§ Supplied records

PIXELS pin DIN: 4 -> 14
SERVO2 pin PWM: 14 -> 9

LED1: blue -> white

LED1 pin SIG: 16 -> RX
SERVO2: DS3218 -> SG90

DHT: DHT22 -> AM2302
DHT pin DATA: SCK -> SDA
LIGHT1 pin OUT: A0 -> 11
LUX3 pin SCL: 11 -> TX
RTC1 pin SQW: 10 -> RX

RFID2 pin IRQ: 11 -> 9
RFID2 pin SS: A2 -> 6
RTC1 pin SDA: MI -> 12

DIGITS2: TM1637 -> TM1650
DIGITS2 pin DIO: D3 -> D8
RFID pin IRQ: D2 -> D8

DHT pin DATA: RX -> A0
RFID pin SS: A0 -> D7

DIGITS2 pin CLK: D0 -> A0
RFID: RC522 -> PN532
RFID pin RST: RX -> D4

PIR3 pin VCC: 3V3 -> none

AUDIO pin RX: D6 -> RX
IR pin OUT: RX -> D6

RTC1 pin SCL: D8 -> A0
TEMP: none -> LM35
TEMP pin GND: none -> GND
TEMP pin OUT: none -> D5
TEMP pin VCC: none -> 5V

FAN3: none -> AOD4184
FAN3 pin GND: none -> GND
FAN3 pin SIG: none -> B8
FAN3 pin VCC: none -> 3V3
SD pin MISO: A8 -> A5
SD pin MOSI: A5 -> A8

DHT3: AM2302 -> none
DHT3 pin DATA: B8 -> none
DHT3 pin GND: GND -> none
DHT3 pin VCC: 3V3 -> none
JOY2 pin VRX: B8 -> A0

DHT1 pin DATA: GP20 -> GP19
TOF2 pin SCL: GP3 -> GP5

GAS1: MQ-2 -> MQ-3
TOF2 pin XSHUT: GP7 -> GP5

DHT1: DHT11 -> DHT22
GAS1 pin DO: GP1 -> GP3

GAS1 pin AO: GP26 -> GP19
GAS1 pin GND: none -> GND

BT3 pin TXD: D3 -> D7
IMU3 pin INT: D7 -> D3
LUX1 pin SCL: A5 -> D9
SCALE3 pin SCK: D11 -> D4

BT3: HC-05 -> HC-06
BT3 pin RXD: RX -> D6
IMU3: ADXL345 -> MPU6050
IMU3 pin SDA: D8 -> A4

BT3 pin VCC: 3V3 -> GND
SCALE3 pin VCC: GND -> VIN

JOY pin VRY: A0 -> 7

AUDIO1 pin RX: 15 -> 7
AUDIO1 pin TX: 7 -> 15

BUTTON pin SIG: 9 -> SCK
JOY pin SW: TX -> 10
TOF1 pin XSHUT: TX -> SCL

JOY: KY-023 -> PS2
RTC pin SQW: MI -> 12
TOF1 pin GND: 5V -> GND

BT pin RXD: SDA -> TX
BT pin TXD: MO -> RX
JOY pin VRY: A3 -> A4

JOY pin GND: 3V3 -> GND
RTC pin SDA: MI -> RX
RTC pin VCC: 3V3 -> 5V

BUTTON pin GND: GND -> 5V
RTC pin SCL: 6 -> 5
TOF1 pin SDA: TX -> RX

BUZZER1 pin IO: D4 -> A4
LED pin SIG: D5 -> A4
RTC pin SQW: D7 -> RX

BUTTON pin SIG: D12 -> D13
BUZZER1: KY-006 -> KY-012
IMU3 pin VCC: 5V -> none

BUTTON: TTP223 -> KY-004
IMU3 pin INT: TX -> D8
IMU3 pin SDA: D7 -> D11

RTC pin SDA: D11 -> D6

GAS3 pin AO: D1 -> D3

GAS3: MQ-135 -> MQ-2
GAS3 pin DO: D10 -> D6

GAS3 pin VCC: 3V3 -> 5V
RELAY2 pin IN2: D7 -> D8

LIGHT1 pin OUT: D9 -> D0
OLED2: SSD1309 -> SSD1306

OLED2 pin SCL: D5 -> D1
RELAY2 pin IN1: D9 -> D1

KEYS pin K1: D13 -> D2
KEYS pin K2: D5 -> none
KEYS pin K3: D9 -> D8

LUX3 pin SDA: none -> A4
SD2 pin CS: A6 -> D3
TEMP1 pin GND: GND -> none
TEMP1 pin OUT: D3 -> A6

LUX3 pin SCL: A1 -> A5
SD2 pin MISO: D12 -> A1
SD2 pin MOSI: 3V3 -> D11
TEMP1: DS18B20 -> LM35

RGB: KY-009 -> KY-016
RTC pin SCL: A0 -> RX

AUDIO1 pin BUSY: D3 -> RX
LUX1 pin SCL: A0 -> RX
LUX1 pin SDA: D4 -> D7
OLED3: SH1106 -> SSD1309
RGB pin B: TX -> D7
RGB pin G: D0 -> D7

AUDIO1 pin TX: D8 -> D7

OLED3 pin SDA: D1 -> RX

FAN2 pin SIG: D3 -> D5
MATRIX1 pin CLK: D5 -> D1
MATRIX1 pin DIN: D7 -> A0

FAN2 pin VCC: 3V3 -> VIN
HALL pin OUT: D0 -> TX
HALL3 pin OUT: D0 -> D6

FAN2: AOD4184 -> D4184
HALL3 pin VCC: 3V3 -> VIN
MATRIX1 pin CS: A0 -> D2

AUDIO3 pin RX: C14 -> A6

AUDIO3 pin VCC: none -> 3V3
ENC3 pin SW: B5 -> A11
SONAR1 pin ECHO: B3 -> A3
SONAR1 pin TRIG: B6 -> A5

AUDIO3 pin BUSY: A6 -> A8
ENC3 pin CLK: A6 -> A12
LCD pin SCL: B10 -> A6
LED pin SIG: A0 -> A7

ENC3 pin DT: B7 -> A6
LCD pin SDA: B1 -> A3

§ Instructions for the task
When the word "BUSY" shows up in a line of the material, count that line; report only the final number.

§ Output of the exercise
2